**What you will do**: The full listing below should be copied verbatim.

----

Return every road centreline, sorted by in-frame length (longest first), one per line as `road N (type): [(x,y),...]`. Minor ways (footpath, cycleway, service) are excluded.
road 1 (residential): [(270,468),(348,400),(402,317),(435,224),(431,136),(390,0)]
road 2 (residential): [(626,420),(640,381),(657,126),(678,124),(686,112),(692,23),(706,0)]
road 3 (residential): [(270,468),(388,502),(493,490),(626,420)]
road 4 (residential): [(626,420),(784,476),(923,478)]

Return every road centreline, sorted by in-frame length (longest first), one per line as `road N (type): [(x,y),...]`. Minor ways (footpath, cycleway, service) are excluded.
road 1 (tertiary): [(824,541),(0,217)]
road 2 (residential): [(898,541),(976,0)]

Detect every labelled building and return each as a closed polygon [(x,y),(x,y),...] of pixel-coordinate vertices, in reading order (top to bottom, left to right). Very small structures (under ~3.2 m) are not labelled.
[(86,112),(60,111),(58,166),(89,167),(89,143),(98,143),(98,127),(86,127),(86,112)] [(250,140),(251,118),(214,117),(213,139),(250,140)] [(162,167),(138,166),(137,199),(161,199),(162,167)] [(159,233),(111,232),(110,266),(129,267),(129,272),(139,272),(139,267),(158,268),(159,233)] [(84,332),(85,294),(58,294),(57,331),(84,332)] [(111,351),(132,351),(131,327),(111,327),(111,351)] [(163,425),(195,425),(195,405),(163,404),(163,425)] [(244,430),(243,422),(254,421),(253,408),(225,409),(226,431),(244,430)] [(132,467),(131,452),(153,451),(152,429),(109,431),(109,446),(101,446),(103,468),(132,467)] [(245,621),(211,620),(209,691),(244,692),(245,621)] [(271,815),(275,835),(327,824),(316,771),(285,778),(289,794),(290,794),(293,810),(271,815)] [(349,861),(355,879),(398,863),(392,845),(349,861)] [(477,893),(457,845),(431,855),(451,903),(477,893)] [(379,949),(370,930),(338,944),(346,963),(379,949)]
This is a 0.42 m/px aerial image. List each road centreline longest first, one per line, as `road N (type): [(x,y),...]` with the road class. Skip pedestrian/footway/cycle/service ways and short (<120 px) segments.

----

**Solution for this exercise**:
Return every road centreline, sorted by in-frame length (longest first), one per line as `road N (type): [(x,y),...]`. Minor ways (footpath, cycleway, service) are excluded.
road 1 (residential): [(270,468),(348,400),(402,317),(435,224),(431,136),(390,0)]
road 2 (residential): [(626,420),(640,381),(657,126),(678,124),(686,112),(692,23),(706,0)]
road 3 (residential): [(270,468),(388,502),(493,490),(626,420)]
road 4 (residential): [(626,420),(784,476),(923,478)]

Return every road centreline, sorted by in-frame length (longest first), one per line as `road N (type): [(x,y),...]`. Minor ways (footpath, cycleway, service) are excluded.
road 1 (tertiary): [(824,541),(0,217)]
road 2 (residential): [(898,541),(976,0)]

Detect every labelled building and return each as a closed polygon [(x,y),(x,y),...] of pixel-coordinate vertices, in reading order (top to bottom, left to right). Very small structures (under ~3.2 m) are not labelled.
[(86,112),(60,111),(58,166),(89,167),(89,143),(98,143),(98,127),(86,127),(86,112)] [(250,140),(251,118),(214,117),(213,139),(250,140)] [(162,167),(138,166),(137,199),(161,199),(162,167)] [(159,233),(111,232),(110,266),(129,267),(129,272),(139,272),(139,267),(158,268),(159,233)] [(84,332),(85,294),(58,294),(57,331),(84,332)] [(111,351),(132,351),(131,327),(111,327),(111,351)] [(163,425),(195,425),(195,405),(163,404),(163,425)] [(244,430),(243,422),(254,421),(253,408),(225,409),(226,431),(244,430)] [(132,467),(131,452),(153,451),(152,429),(109,431),(109,446),(101,446),(103,468),(132,467)] [(245,621),(211,620),(209,691),(244,692),(245,621)] [(271,815),(275,835),(327,824),(316,771),(285,778),(289,794),(290,794),(293,810),(271,815)] [(349,861),(355,879),(398,863),(392,845),(349,861)] [(477,893),(457,845),(431,855),(451,903),(477,893)] [(379,949),(370,930),(338,944),(346,963),(379,949)]
This is a 0.42 m/px aerial image. List each road centreline longest first, one per line, as `road N (type): [(x,y),...]` with the road class. Skip pedestrian/footway/cycle/service ways and short (<120 px) segments.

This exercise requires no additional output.